Collected data entries
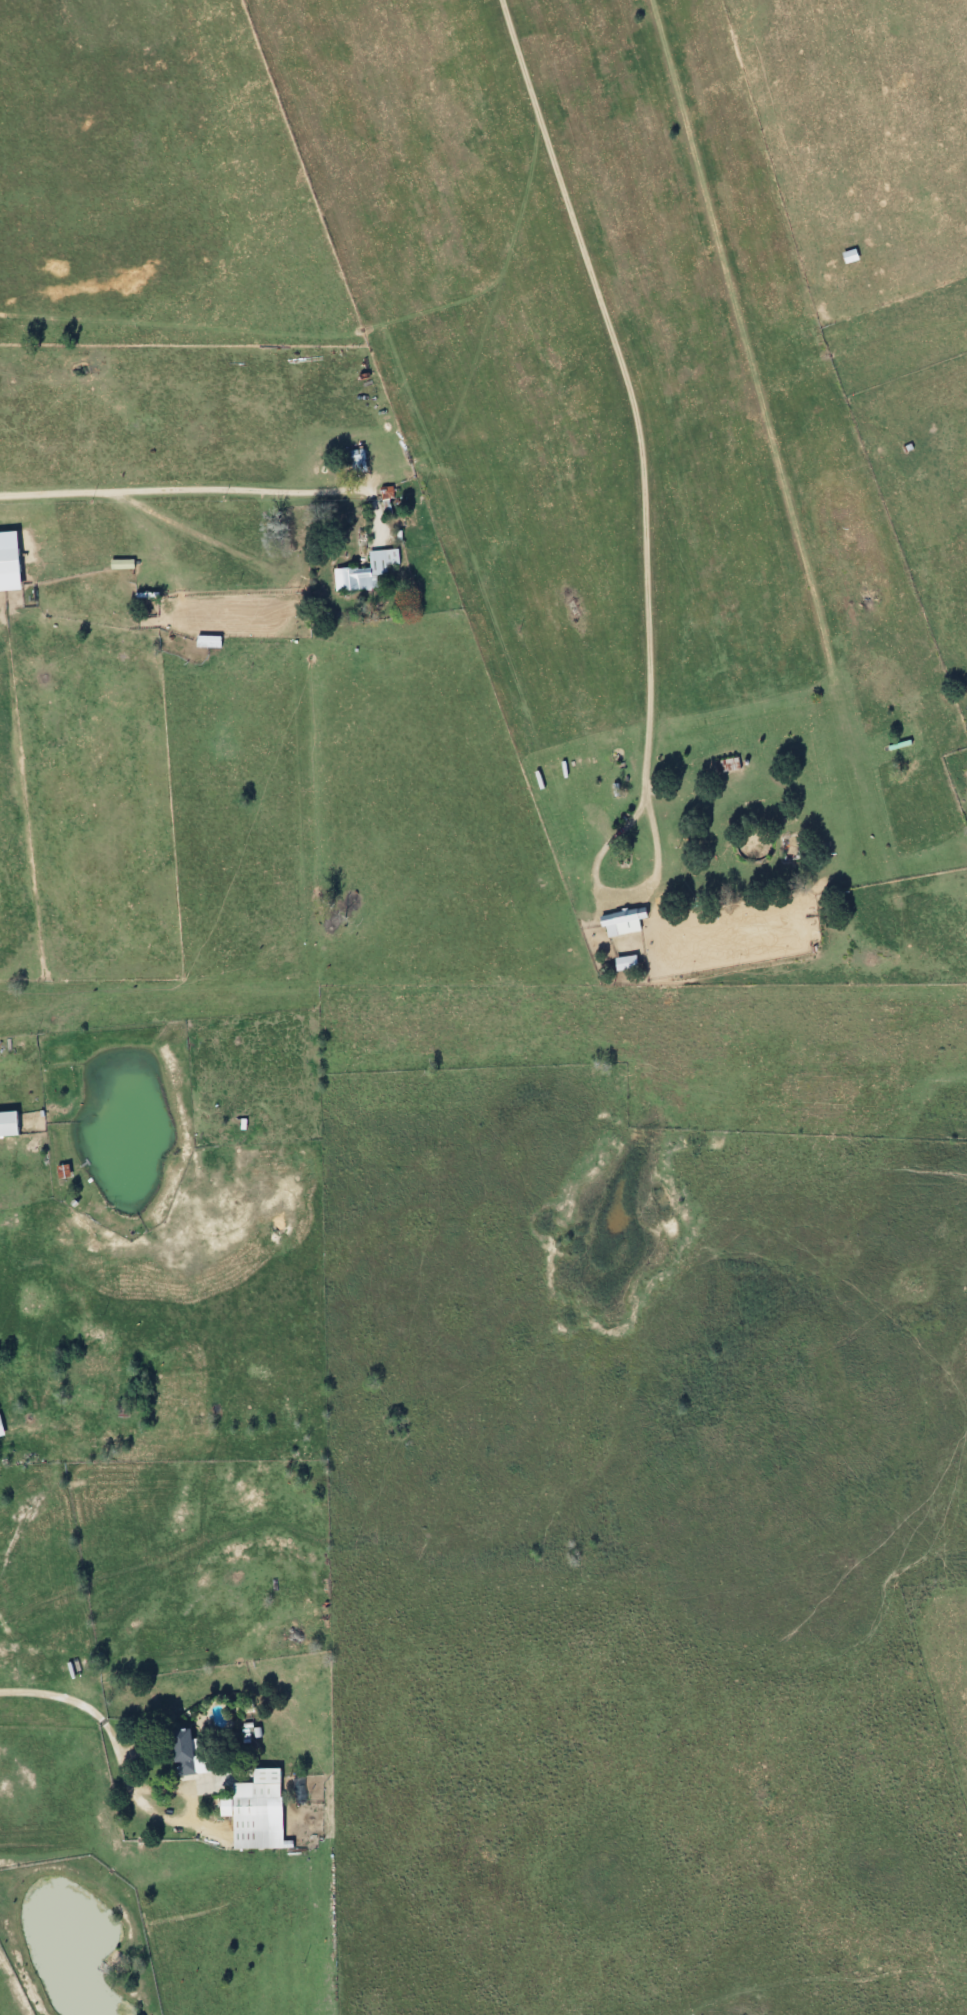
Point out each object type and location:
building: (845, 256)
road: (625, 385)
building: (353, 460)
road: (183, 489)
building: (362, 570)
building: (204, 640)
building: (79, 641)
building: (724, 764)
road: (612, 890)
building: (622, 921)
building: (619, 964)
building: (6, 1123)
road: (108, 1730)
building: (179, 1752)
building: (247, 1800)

---

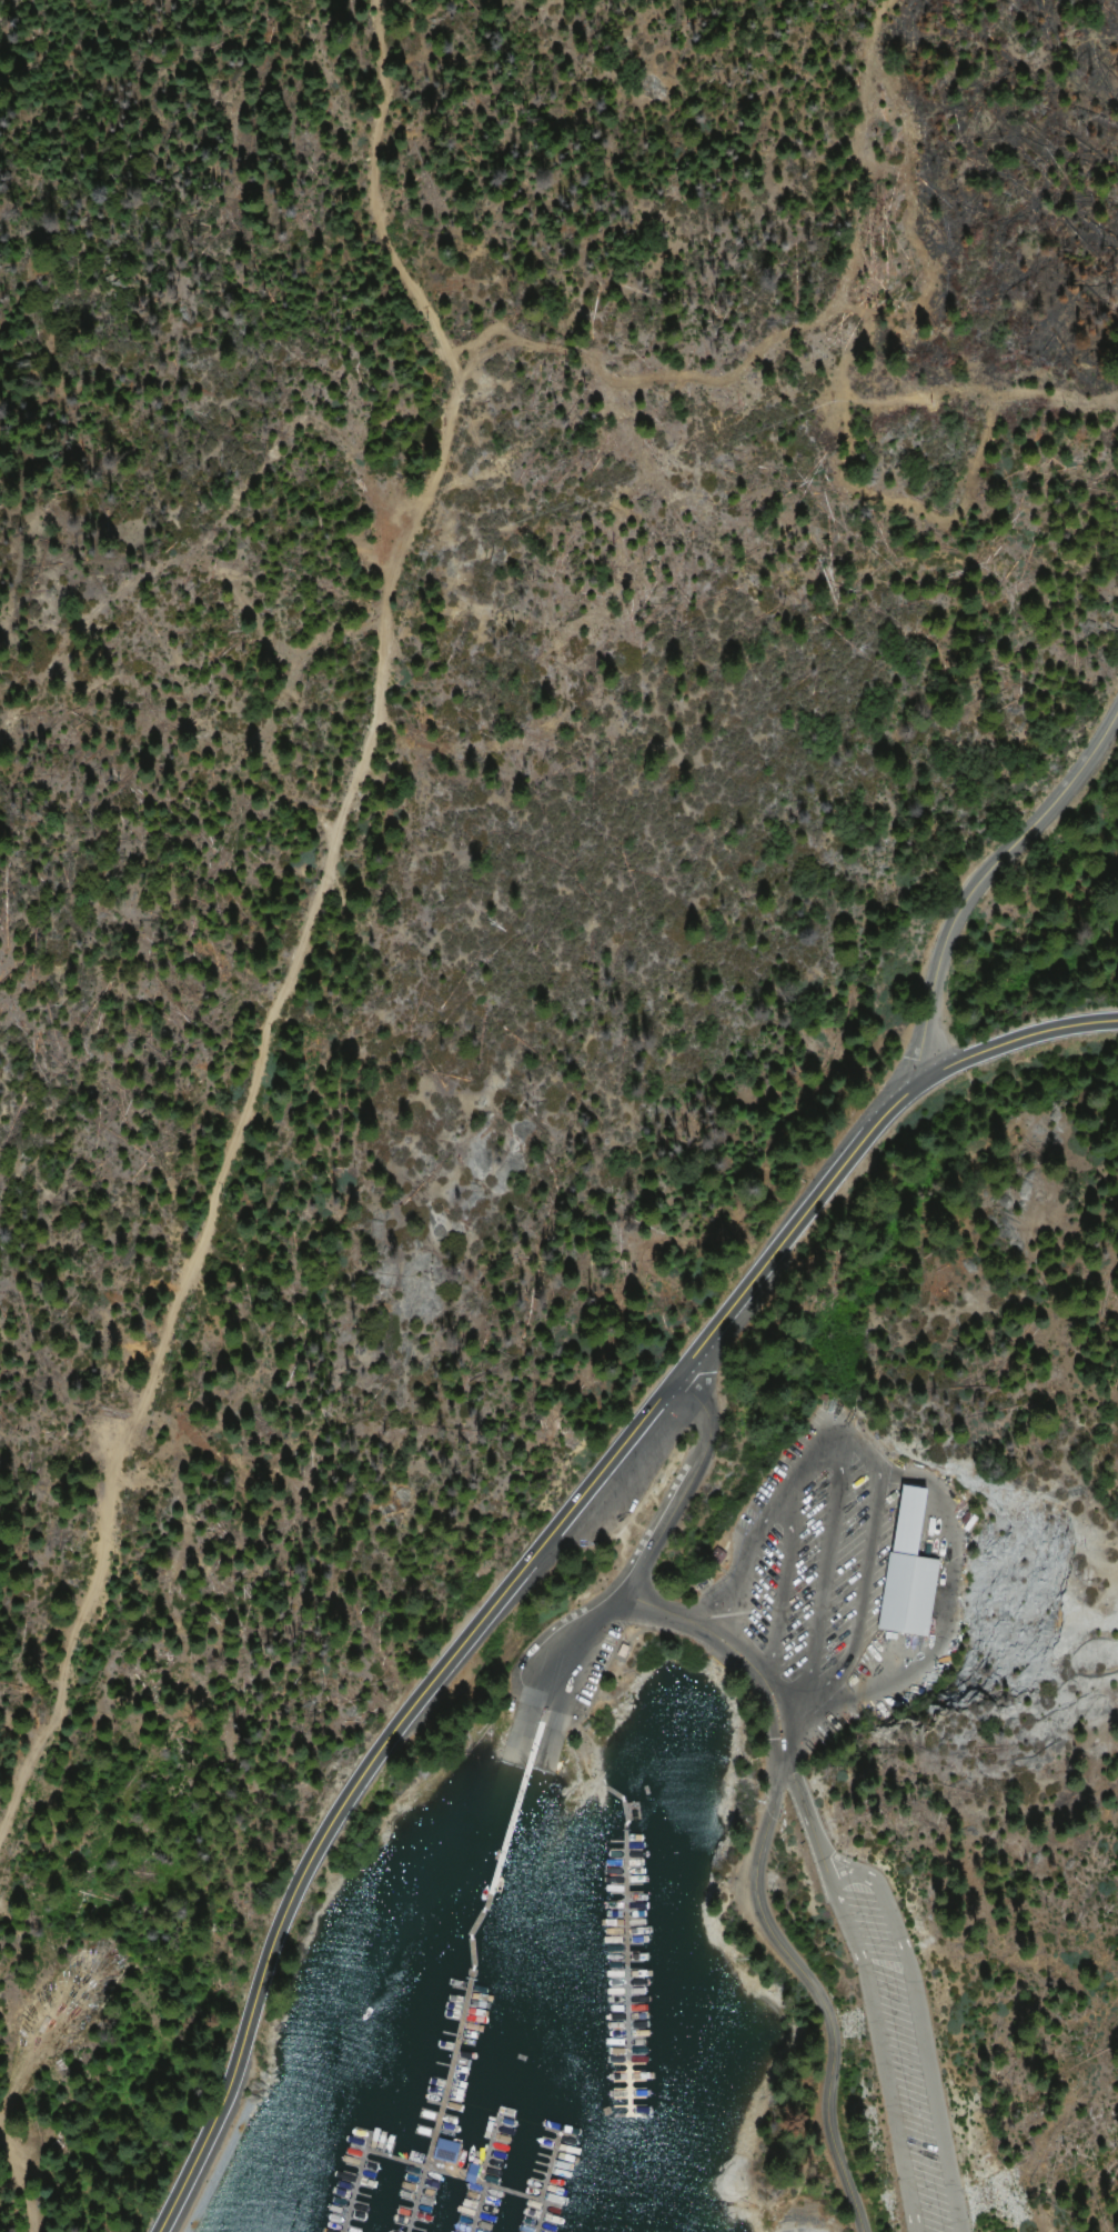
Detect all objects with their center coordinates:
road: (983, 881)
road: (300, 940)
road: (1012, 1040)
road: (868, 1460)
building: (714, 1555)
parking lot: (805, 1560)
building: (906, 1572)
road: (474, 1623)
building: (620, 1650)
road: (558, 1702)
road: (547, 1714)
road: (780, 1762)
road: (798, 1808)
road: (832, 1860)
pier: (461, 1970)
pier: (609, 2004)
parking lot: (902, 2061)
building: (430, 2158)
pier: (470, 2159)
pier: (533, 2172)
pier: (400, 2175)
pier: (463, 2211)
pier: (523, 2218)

What this task involves - Wherever the string "pier" appears in the entries above, return the line it appears on.

Task output -
pier: (461, 1970)
pier: (609, 2004)
pier: (470, 2159)
pier: (533, 2172)
pier: (400, 2175)
pier: (463, 2211)
pier: (523, 2218)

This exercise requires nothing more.